> [Set problem]
Reproduce the rows word for word, from the first line of the rows through the line holding "Answer: (C)". Include both of those lines.

* * * * * * * * *

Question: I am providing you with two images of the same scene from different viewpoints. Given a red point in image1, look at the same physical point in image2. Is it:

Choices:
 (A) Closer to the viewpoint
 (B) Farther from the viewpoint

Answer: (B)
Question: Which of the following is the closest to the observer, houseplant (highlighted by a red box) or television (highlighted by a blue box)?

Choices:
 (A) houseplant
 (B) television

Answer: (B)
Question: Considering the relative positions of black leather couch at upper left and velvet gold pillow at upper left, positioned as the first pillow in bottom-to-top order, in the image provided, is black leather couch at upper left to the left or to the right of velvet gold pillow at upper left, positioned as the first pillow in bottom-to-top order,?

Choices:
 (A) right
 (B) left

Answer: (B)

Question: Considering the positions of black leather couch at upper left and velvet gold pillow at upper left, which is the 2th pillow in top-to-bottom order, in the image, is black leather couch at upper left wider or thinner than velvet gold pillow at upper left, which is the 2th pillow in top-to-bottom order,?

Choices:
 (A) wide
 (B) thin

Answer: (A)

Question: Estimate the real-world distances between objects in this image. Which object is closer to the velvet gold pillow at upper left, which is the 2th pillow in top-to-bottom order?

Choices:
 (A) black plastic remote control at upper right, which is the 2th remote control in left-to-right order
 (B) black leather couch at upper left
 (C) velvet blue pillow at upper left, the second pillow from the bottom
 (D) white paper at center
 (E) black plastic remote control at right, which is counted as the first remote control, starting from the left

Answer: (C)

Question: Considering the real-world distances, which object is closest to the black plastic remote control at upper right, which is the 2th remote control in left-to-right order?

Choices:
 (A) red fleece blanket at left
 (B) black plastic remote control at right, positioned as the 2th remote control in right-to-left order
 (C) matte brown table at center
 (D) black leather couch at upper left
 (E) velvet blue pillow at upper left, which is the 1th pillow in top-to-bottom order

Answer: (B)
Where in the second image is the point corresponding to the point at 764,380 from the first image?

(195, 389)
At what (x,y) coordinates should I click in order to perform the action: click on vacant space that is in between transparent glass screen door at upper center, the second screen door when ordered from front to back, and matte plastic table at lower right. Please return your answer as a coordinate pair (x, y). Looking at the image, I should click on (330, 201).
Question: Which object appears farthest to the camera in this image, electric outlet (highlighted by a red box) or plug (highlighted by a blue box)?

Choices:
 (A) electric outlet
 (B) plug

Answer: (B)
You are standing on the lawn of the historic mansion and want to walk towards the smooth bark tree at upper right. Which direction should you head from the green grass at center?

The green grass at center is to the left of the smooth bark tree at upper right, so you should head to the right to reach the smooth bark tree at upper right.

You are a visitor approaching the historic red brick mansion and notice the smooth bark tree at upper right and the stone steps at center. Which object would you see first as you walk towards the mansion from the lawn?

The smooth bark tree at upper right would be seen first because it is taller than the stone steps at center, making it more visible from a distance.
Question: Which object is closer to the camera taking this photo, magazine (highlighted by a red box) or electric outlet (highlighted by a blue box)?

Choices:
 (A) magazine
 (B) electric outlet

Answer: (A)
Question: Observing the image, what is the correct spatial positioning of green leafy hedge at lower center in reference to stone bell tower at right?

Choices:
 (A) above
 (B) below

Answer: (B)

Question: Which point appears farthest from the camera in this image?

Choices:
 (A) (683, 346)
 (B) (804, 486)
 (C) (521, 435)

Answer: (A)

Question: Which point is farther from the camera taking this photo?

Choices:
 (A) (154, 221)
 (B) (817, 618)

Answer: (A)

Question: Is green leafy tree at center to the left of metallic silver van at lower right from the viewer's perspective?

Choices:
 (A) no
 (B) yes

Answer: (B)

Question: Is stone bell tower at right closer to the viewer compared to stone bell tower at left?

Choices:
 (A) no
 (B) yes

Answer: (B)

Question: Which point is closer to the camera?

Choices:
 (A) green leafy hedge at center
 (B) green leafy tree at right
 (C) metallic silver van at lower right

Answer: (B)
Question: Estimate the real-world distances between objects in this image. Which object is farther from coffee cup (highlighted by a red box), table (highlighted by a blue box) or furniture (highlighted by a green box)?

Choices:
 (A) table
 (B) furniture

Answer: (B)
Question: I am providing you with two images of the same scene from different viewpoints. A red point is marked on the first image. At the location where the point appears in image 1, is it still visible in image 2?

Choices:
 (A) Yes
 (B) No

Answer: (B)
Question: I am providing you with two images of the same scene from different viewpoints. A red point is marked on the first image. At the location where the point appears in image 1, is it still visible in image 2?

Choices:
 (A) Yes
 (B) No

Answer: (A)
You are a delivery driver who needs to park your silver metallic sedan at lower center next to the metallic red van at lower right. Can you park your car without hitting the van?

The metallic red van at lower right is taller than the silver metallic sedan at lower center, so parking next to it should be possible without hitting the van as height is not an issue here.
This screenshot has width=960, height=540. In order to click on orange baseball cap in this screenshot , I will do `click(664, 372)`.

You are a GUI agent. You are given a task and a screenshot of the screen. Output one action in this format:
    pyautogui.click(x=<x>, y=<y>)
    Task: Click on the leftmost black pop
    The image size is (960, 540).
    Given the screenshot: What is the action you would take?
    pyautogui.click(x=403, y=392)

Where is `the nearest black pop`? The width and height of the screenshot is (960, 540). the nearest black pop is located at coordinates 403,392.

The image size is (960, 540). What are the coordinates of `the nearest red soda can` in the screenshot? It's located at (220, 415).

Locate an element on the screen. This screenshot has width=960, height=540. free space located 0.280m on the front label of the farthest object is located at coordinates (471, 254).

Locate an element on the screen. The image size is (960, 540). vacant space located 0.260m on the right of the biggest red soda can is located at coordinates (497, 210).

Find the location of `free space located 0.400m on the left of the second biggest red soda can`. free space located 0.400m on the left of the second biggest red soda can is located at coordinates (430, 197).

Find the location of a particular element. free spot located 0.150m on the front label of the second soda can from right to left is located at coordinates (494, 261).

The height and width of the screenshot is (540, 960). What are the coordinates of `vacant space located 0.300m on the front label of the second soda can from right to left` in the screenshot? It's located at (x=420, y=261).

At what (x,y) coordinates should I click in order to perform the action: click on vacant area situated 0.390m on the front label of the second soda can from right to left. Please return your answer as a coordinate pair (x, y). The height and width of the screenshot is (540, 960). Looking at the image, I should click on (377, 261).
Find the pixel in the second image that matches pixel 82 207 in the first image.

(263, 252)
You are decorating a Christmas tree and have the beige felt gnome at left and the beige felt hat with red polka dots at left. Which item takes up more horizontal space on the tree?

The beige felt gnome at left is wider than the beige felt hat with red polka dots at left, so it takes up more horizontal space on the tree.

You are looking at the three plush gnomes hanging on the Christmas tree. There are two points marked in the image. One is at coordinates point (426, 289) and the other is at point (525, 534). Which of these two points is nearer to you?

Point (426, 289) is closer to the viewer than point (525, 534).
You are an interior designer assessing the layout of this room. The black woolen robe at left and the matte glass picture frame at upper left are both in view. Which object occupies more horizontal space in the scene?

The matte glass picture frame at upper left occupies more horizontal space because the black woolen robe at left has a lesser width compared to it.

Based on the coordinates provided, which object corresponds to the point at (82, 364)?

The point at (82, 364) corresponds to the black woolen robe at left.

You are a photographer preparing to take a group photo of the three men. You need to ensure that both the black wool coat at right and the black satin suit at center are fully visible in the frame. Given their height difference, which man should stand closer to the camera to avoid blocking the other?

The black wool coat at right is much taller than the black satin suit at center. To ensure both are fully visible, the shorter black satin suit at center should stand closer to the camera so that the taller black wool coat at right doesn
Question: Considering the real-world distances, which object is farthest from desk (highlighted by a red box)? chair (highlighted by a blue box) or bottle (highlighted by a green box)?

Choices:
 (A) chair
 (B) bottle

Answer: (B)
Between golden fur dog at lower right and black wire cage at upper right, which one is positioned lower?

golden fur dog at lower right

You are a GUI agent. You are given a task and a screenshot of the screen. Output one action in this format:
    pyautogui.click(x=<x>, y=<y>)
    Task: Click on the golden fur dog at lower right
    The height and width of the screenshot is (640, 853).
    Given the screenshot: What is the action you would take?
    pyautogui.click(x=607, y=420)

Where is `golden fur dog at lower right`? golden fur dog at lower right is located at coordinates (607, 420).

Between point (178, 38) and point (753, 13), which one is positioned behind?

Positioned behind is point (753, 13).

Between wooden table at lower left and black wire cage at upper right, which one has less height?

* * * * * * * * *

> [Written solution]
Question: I am providing you with two images of the same scene from different viewpoints. Given a red point in image1, look at the same physical point in image2. Is it:

Choices:
 (A) Closer to the viewpoint
 (B) Farther from the viewpoint

Answer: (B)
Question: Which of the following is the closest to the observer, houseplant (highlighted by a red box) or television (highlighted by a blue box)?

Choices:
 (A) houseplant
 (B) television

Answer: (B)
Question: Considering the relative positions of black leather couch at upper left and velvet gold pillow at upper left, positioned as the first pillow in bottom-to-top order, in the image provided, is black leather couch at upper left to the left or to the right of velvet gold pillow at upper left, positioned as the first pillow in bottom-to-top order,?

Choices:
 (A) right
 (B) left

Answer: (B)

Question: Considering the positions of black leather couch at upper left and velvet gold pillow at upper left, which is the 2th pillow in top-to-bottom order, in the image, is black leather couch at upper left wider or thinner than velvet gold pillow at upper left, which is the 2th pillow in top-to-bottom order,?

Choices:
 (A) wide
 (B) thin

Answer: (A)

Question: Estimate the real-world distances between objects in this image. Which object is closer to the velvet gold pillow at upper left, which is the 2th pillow in top-to-bottom order?

Choices:
 (A) black plastic remote control at upper right, which is the 2th remote control in left-to-right order
 (B) black leather couch at upper left
 (C) velvet blue pillow at upper left, the second pillow from the bottom
 (D) white paper at center
 (E) black plastic remote control at right, which is counted as the first remote control, starting from the left

Answer: (C)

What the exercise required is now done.